+++ Data extract +++
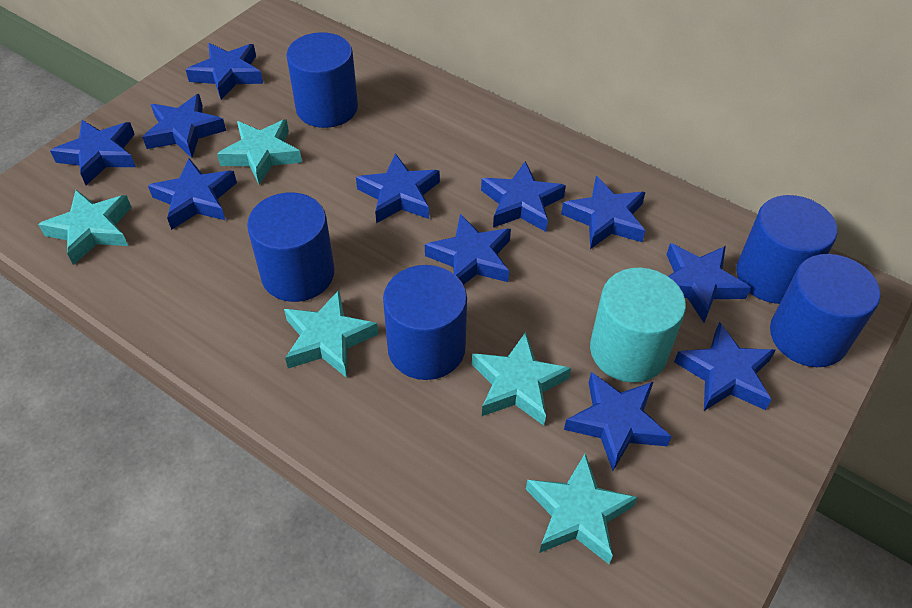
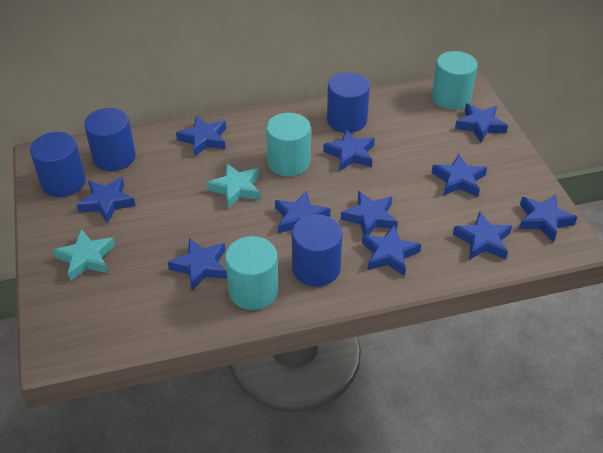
blue cylinder: 5 -> 4
turquoise cylinder: 1 -> 3
turquoise star: 5 -> 2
+++
Task objective: Every line above must appear in the answer unchanged, and no picture may appear in it.

Written solution:
blue cylinder: 5 -> 4
turquoise cylinder: 1 -> 3
turquoise star: 5 -> 2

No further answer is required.